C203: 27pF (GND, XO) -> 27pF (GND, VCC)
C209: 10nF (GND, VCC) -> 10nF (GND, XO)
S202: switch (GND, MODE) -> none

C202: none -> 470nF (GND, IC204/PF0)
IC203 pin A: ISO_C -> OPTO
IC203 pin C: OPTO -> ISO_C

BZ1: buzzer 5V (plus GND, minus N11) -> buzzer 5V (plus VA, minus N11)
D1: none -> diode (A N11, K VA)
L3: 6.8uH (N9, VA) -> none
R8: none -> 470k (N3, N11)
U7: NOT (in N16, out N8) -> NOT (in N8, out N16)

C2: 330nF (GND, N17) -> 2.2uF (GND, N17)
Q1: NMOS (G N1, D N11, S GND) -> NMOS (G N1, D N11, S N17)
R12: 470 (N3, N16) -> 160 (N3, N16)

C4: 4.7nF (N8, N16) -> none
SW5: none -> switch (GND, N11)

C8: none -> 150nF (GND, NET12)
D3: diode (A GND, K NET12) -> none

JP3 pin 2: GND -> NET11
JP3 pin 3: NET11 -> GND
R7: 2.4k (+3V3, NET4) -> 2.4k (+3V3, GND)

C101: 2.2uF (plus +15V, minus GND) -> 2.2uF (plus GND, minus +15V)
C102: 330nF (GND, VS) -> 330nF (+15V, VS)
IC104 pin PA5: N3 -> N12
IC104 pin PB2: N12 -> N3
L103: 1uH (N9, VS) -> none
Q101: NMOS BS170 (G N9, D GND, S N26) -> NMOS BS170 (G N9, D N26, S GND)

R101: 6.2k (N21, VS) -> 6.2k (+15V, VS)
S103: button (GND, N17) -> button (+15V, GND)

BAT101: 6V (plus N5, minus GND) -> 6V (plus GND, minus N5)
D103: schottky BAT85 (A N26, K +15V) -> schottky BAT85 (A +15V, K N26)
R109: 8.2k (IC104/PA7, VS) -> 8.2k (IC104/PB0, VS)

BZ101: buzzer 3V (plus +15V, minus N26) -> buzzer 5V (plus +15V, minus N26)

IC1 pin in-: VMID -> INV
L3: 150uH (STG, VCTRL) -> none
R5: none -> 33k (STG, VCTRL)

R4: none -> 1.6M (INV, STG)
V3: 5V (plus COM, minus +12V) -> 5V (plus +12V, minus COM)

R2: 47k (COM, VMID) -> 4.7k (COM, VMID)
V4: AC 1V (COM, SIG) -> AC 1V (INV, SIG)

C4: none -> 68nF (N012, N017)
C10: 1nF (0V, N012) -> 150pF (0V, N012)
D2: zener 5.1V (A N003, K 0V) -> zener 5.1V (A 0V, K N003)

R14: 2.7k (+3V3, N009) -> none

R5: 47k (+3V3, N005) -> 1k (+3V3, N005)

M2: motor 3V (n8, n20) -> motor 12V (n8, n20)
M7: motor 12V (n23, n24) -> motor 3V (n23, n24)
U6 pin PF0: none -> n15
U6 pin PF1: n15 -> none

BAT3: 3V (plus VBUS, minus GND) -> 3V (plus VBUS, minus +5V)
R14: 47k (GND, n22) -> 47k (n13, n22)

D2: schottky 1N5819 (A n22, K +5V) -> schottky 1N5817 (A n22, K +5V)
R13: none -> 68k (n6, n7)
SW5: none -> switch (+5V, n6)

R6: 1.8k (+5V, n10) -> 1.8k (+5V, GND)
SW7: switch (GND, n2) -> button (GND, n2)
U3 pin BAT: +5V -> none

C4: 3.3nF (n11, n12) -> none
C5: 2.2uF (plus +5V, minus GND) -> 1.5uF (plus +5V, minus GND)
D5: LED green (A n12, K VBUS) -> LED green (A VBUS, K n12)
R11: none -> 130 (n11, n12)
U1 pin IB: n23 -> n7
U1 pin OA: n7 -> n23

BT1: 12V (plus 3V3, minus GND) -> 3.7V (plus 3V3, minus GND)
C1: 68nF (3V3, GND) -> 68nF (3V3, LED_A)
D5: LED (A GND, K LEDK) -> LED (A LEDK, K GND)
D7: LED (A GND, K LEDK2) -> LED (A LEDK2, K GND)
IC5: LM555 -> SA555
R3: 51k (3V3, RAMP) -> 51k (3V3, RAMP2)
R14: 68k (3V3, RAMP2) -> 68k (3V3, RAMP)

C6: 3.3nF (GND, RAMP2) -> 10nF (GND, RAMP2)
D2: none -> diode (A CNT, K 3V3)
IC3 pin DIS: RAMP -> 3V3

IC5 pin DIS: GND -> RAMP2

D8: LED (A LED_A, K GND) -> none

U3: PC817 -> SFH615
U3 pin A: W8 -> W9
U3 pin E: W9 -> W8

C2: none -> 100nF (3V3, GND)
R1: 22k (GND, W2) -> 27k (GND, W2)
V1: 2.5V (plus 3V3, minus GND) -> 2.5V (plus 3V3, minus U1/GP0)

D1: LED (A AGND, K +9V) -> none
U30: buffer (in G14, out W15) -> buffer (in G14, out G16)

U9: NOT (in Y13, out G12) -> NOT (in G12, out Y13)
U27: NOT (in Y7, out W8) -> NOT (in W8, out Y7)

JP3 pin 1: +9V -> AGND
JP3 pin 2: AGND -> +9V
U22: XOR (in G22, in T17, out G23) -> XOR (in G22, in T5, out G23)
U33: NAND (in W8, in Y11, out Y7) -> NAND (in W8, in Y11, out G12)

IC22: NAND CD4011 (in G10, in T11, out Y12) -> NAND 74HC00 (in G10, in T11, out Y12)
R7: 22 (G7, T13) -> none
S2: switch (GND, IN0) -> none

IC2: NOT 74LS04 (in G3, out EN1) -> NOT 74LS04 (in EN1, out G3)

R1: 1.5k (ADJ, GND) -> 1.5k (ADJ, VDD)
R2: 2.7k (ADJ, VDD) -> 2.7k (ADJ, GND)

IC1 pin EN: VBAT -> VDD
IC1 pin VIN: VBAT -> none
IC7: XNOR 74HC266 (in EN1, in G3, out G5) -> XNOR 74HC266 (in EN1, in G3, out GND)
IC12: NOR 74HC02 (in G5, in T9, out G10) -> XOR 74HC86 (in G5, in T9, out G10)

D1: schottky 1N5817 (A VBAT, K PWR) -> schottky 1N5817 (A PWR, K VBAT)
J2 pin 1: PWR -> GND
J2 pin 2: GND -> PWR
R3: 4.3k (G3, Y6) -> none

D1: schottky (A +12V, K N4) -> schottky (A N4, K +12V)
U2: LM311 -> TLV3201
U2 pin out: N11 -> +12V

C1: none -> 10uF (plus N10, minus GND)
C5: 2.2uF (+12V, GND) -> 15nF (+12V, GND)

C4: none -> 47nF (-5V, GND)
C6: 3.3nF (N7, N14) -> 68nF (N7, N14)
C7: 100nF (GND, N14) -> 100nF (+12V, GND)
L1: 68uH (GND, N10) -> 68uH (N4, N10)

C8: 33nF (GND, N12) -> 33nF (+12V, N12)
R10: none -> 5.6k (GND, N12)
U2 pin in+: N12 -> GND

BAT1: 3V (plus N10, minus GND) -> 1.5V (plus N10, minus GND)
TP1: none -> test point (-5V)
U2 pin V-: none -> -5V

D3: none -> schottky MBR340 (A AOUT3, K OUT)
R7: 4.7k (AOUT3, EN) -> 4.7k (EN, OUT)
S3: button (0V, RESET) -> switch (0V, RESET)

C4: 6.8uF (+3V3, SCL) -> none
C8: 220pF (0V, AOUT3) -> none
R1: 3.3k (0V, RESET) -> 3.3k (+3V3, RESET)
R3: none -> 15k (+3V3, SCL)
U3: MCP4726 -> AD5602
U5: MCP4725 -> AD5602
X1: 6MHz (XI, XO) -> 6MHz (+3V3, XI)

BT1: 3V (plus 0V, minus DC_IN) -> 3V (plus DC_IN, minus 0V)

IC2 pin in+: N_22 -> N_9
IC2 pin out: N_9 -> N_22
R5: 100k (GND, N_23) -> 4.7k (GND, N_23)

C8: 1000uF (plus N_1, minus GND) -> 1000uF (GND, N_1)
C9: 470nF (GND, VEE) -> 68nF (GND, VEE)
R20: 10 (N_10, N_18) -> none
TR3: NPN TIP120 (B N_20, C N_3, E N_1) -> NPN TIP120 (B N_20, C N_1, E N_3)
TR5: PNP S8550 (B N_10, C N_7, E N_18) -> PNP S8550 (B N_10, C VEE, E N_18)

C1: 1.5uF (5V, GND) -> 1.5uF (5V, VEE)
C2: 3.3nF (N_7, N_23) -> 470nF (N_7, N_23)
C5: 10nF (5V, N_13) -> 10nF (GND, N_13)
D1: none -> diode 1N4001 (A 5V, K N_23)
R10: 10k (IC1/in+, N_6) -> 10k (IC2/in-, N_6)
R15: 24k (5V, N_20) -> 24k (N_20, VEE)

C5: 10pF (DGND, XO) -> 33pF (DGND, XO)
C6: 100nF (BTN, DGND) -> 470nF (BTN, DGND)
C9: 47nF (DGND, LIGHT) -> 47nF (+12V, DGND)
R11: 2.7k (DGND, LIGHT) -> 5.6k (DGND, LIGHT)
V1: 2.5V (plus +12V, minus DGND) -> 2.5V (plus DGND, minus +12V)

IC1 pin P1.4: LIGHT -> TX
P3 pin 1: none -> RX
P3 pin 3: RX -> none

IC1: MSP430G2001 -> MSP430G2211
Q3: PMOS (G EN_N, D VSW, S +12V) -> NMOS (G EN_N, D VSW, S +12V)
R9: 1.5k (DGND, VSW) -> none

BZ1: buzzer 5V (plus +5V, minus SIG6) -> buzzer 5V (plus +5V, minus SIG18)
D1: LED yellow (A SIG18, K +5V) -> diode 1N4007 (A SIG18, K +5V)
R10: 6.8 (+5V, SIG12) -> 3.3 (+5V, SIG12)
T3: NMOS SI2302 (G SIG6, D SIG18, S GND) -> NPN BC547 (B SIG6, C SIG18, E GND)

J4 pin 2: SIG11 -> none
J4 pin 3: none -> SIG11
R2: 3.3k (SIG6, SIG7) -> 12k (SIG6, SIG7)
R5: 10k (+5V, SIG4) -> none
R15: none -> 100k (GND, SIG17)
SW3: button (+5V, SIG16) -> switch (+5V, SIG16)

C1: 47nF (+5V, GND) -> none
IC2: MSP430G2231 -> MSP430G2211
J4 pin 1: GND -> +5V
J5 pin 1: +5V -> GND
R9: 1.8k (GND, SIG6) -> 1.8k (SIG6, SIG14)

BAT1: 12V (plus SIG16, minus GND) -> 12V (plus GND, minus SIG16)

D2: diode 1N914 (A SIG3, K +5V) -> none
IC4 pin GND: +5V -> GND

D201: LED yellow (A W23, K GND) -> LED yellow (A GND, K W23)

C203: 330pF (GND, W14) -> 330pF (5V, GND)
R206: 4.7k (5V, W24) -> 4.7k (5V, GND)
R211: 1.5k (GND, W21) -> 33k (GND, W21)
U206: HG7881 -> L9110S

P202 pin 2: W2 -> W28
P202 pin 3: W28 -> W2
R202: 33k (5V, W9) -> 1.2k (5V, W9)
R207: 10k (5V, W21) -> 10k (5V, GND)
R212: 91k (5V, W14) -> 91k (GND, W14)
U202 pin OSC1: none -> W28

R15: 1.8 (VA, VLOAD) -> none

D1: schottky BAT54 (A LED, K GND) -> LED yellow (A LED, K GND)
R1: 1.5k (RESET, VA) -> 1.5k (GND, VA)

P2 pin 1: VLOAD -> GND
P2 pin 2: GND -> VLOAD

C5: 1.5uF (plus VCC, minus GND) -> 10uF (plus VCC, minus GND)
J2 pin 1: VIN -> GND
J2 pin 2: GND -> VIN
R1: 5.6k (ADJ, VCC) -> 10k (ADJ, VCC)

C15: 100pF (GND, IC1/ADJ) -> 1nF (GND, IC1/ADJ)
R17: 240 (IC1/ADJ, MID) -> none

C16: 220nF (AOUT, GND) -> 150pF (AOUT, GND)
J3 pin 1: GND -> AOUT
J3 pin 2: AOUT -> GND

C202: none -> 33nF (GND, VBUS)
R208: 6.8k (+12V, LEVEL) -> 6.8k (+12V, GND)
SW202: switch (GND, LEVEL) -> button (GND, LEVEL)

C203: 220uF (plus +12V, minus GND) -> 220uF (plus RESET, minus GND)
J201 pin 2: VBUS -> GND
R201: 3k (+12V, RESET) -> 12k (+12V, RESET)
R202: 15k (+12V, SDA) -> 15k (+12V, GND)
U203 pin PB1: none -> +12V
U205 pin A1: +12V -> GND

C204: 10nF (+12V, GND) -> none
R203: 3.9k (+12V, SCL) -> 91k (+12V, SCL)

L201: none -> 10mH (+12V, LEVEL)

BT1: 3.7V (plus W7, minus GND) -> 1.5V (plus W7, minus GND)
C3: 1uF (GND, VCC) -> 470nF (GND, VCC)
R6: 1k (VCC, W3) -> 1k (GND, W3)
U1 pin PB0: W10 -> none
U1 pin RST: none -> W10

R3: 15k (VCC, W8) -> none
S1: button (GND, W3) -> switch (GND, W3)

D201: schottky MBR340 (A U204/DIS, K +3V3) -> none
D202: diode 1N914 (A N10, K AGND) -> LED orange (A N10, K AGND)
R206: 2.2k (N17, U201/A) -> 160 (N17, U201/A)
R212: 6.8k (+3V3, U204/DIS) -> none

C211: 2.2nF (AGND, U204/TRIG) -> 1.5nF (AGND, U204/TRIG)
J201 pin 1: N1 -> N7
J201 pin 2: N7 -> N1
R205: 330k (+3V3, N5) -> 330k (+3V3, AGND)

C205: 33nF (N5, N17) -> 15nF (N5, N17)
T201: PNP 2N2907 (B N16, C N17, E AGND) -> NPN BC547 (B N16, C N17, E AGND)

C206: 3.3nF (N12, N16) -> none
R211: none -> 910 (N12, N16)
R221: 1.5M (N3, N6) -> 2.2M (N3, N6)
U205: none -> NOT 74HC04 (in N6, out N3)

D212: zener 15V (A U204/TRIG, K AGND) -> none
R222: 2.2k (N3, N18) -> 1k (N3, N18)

*What is being asked:*
Give back precisely the lines above that start at the line containing "U30: buffer (in" and end at the line containing "R20: 10 (N_10, N_18) -> none", inclusive. No other lines belong in the output.

*Result:*
U30: buffer (in G14, out W15) -> buffer (in G14, out G16)

U9: NOT (in Y13, out G12) -> NOT (in G12, out Y13)
U27: NOT (in Y7, out W8) -> NOT (in W8, out Y7)

JP3 pin 1: +9V -> AGND
JP3 pin 2: AGND -> +9V
U22: XOR (in G22, in T17, out G23) -> XOR (in G22, in T5, out G23)
U33: NAND (in W8, in Y11, out Y7) -> NAND (in W8, in Y11, out G12)

IC22: NAND CD4011 (in G10, in T11, out Y12) -> NAND 74HC00 (in G10, in T11, out Y12)
R7: 22 (G7, T13) -> none
S2: switch (GND, IN0) -> none

IC2: NOT 74LS04 (in G3, out EN1) -> NOT 74LS04 (in EN1, out G3)

R1: 1.5k (ADJ, GND) -> 1.5k (ADJ, VDD)
R2: 2.7k (ADJ, VDD) -> 2.7k (ADJ, GND)

IC1 pin EN: VBAT -> VDD
IC1 pin VIN: VBAT -> none
IC7: XNOR 74HC266 (in EN1, in G3, out G5) -> XNOR 74HC266 (in EN1, in G3, out GND)
IC12: NOR 74HC02 (in G5, in T9, out G10) -> XOR 74HC86 (in G5, in T9, out G10)

D1: schottky 1N5817 (A VBAT, K PWR) -> schottky 1N5817 (A PWR, K VBAT)
J2 pin 1: PWR -> GND
J2 pin 2: GND -> PWR
R3: 4.3k (G3, Y6) -> none

D1: schottky (A +12V, K N4) -> schottky (A N4, K +12V)
U2: LM311 -> TLV3201
U2 pin out: N11 -> +12V

C1: none -> 10uF (plus N10, minus GND)
C5: 2.2uF (+12V, GND) -> 15nF (+12V, GND)

C4: none -> 47nF (-5V, GND)
C6: 3.3nF (N7, N14) -> 68nF (N7, N14)
C7: 100nF (GND, N14) -> 100nF (+12V, GND)
L1: 68uH (GND, N10) -> 68uH (N4, N10)

C8: 33nF (GND, N12) -> 33nF (+12V, N12)
R10: none -> 5.6k (GND, N12)
U2 pin in+: N12 -> GND

BAT1: 3V (plus N10, minus GND) -> 1.5V (plus N10, minus GND)
TP1: none -> test point (-5V)
U2 pin V-: none -> -5V

D3: none -> schottky MBR340 (A AOUT3, K OUT)
R7: 4.7k (AOUT3, EN) -> 4.7k (EN, OUT)
S3: button (0V, RESET) -> switch (0V, RESET)

C4: 6.8uF (+3V3, SCL) -> none
C8: 220pF (0V, AOUT3) -> none
R1: 3.3k (0V, RESET) -> 3.3k (+3V3, RESET)
R3: none -> 15k (+3V3, SCL)
U3: MCP4726 -> AD5602
U5: MCP4725 -> AD5602
X1: 6MHz (XI, XO) -> 6MHz (+3V3, XI)

BT1: 3V (plus 0V, minus DC_IN) -> 3V (plus DC_IN, minus 0V)

IC2 pin in+: N_22 -> N_9
IC2 pin out: N_9 -> N_22
R5: 100k (GND, N_23) -> 4.7k (GND, N_23)

C8: 1000uF (plus N_1, minus GND) -> 1000uF (GND, N_1)
C9: 470nF (GND, VEE) -> 68nF (GND, VEE)
R20: 10 (N_10, N_18) -> none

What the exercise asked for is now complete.